(Records excerpted from a collection)

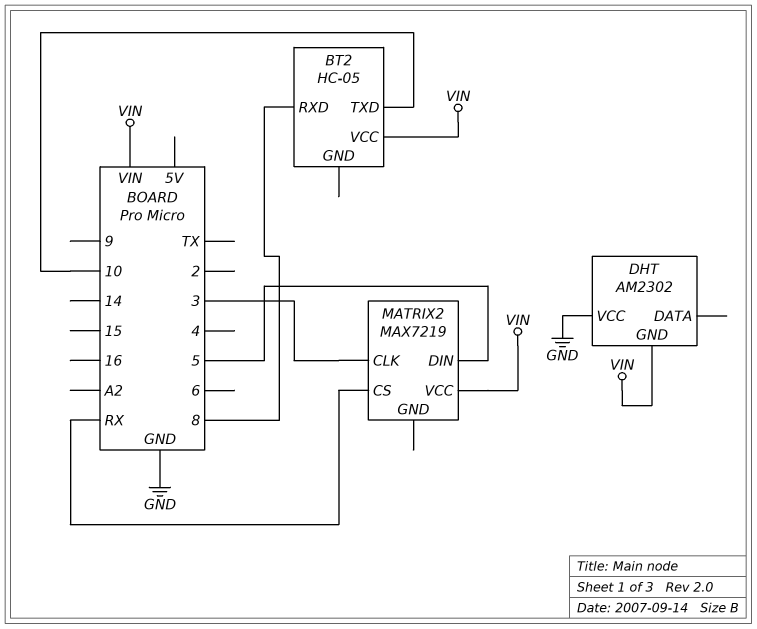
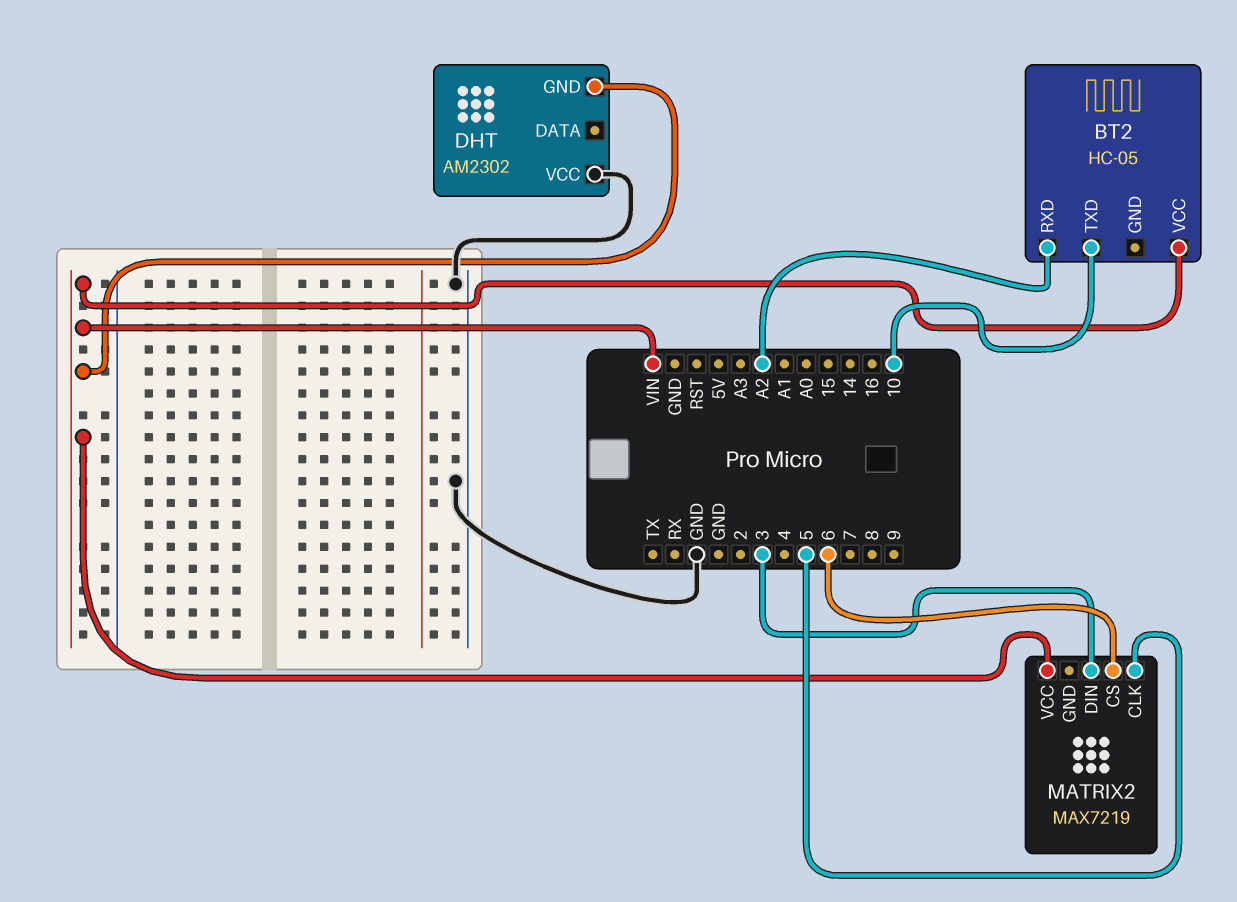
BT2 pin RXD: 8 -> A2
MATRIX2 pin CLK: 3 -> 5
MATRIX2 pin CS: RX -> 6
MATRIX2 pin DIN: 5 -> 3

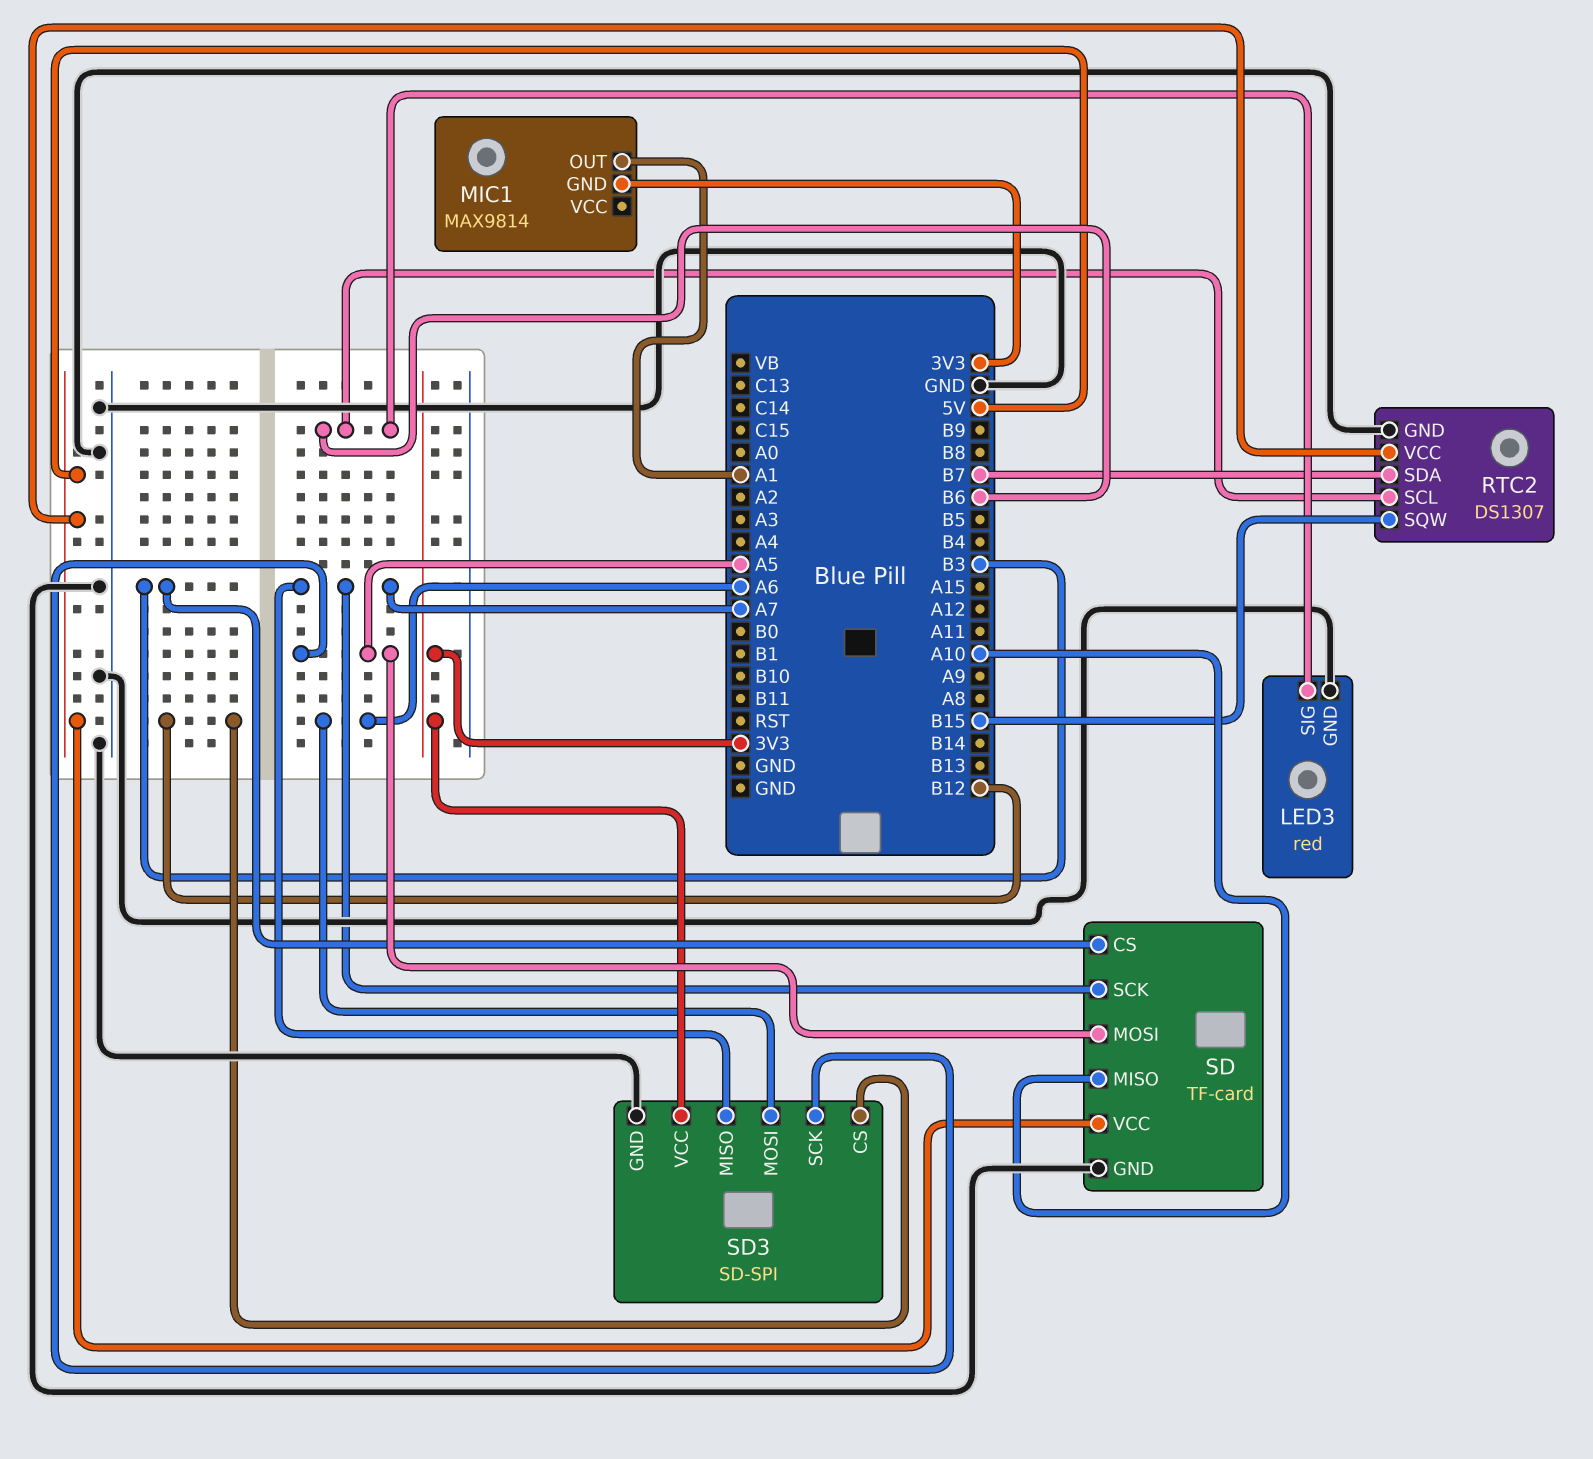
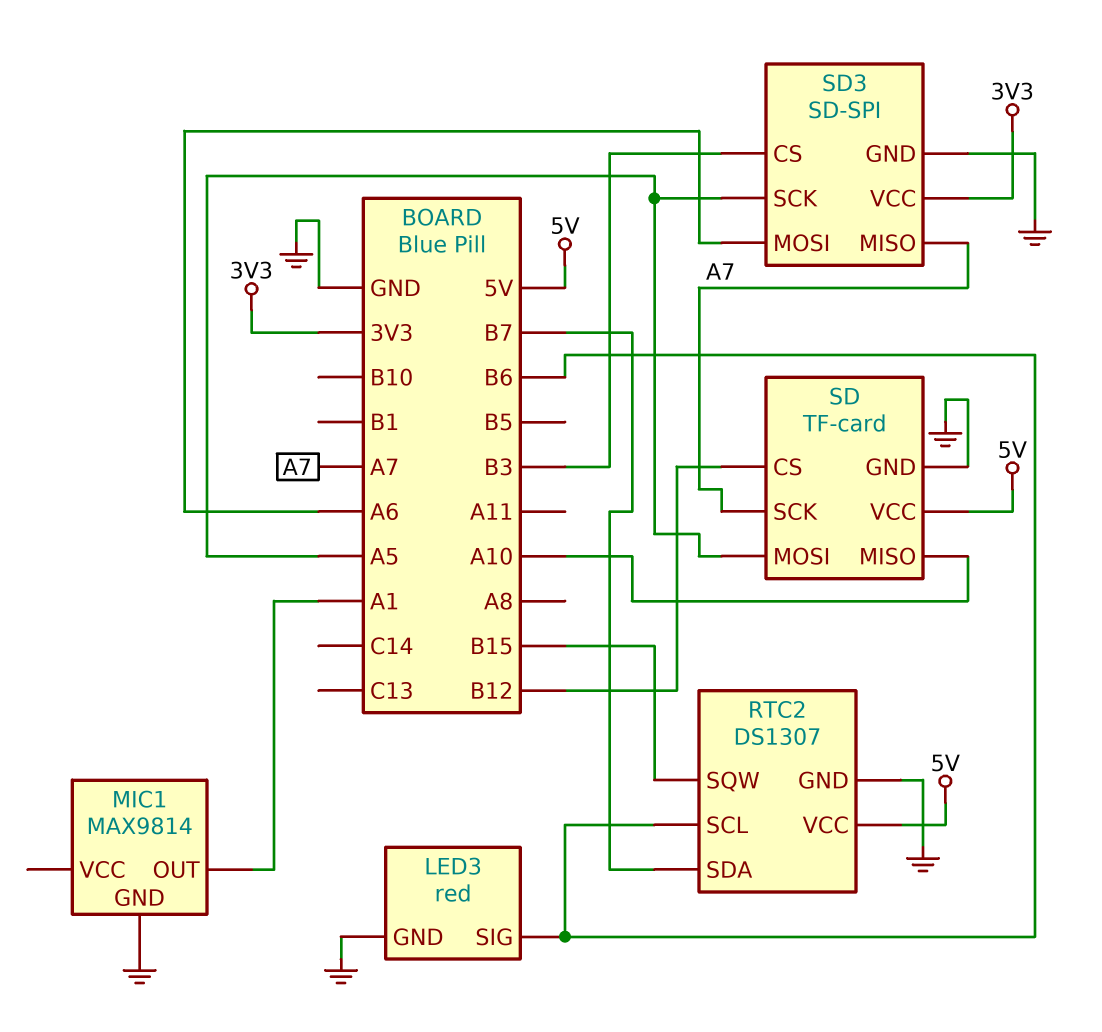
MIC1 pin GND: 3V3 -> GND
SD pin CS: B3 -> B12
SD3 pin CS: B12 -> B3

(Work to be completed) The response must restate exactly the lines from the one containing "MATRIX2 pin CLK: 3 -> 5" through the end of the records above and must leave out all pictures.

(Answer space)
MATRIX2 pin CLK: 3 -> 5
MATRIX2 pin CS: RX -> 6
MATRIX2 pin DIN: 5 -> 3

MIC1 pin GND: 3V3 -> GND
SD pin CS: B3 -> B12
SD3 pin CS: B12 -> B3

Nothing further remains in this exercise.